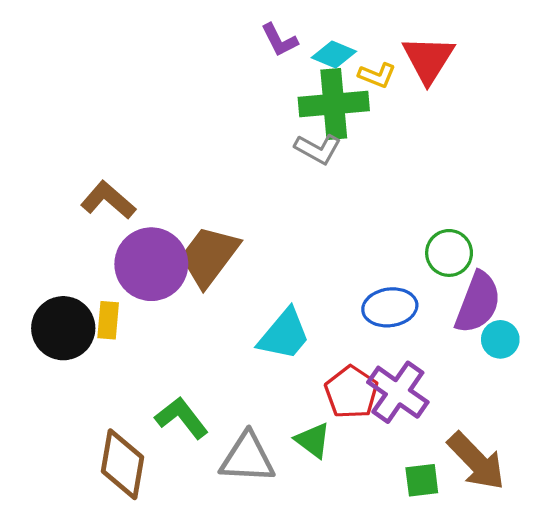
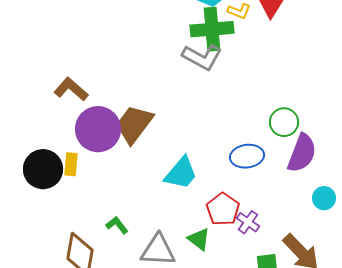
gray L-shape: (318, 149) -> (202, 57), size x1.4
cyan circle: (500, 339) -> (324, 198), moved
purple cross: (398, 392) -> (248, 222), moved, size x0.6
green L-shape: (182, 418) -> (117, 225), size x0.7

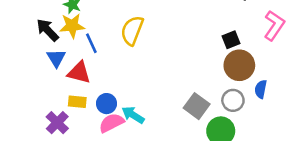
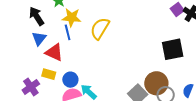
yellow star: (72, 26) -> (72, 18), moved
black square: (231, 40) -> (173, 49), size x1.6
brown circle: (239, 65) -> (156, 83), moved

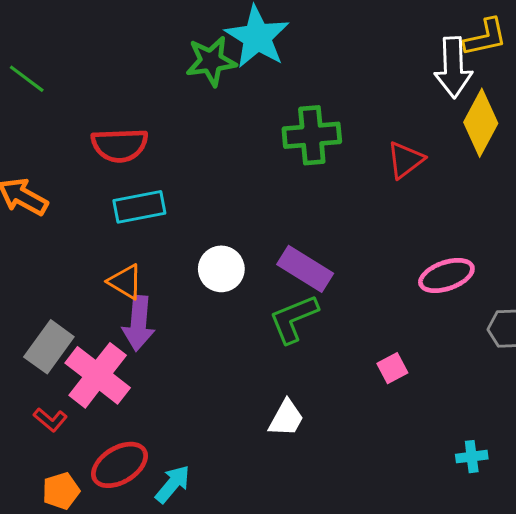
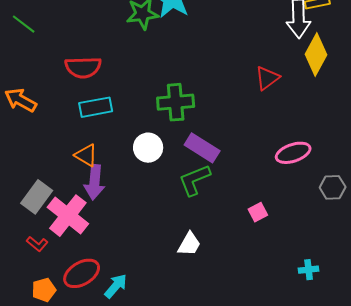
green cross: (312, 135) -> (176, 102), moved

What the exercise asks >>
Quote all the records verbatim, dropping any pictures from your copy.

Answer section >>
gray L-shape: (318, 149) -> (202, 57), size x1.4
cyan circle: (500, 339) -> (324, 198), moved
purple cross: (398, 392) -> (248, 222), moved, size x0.6
green L-shape: (182, 418) -> (117, 225), size x0.7

yellow star: (72, 26) -> (72, 18), moved
black square: (231, 40) -> (173, 49), size x1.6
brown circle: (239, 65) -> (156, 83), moved

green cross: (312, 135) -> (176, 102), moved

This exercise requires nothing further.